● **Goal of the exercise**
Can you locate every line of the material that contains the string "instrumentName" and copy each one out in full?

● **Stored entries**
=====
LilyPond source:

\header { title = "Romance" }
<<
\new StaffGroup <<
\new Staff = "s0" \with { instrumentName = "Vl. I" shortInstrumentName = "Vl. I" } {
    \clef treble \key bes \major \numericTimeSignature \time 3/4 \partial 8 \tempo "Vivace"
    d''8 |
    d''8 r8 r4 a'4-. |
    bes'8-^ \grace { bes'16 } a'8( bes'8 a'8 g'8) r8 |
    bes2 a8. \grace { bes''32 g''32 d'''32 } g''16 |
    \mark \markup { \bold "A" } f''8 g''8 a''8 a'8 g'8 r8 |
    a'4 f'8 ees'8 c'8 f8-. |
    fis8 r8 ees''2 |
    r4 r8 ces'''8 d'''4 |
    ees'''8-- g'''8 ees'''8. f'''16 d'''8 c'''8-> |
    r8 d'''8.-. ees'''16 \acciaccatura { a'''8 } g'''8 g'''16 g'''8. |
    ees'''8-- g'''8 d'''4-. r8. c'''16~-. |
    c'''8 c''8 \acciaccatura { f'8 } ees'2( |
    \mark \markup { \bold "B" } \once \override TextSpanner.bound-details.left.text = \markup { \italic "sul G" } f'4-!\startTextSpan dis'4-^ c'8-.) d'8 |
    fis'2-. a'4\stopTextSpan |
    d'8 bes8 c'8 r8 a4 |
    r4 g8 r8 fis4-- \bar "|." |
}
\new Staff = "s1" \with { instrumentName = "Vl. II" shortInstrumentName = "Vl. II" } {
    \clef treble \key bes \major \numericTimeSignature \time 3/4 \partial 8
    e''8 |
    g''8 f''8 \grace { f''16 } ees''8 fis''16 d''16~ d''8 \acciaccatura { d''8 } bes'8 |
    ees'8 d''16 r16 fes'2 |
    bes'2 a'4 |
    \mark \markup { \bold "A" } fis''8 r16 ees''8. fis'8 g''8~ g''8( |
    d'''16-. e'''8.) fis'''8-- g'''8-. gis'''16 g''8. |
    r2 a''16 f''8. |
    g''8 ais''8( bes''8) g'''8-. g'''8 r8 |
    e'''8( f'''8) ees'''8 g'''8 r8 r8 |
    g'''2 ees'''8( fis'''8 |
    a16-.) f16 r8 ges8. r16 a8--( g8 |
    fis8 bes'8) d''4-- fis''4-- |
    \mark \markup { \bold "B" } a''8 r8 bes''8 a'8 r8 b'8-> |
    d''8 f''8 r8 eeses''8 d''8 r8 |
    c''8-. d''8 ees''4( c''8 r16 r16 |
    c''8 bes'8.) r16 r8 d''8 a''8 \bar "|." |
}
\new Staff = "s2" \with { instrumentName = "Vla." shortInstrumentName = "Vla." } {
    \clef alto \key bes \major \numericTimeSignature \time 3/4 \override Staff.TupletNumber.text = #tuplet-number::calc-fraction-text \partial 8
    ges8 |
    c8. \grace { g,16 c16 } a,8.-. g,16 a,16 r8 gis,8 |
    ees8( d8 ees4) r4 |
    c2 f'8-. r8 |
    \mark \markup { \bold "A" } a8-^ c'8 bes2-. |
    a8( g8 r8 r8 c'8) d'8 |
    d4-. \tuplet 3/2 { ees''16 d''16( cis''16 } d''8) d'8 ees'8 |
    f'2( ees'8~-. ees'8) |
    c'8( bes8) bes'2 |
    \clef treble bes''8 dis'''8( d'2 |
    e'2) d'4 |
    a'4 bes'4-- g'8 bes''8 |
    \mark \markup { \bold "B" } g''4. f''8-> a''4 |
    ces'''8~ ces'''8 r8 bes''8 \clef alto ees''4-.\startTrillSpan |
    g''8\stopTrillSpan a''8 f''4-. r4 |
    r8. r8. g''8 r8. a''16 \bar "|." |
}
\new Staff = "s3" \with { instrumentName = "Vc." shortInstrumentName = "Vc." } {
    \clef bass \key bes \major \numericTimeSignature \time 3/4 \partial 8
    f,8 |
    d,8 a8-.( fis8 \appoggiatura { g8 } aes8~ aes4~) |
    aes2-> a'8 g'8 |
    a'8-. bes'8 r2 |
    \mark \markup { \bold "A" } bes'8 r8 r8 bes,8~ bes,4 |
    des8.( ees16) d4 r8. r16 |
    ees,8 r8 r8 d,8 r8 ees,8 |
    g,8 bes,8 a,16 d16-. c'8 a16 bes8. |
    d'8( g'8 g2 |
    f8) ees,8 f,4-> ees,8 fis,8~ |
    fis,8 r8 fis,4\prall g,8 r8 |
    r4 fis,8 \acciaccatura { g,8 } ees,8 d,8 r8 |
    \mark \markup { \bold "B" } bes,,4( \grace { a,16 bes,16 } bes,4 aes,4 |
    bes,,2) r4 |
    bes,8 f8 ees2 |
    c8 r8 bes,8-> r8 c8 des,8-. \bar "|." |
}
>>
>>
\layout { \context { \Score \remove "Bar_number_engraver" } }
=====
● **Exercise result**
\new Staff = "s0" \with { instrumentName = "Vl. I" shortInstrumentName = "Vl. I" } {
\new Staff = "s1" \with { instrumentName = "Vl. II" shortInstrumentName = "Vl. II" } {
\new Staff = "s2" \with { instrumentName = "Vla." shortInstrumentName = "Vla." } {
\new Staff = "s3" \with { instrumentName = "Vc." shortInstrumentName = "Vc." } {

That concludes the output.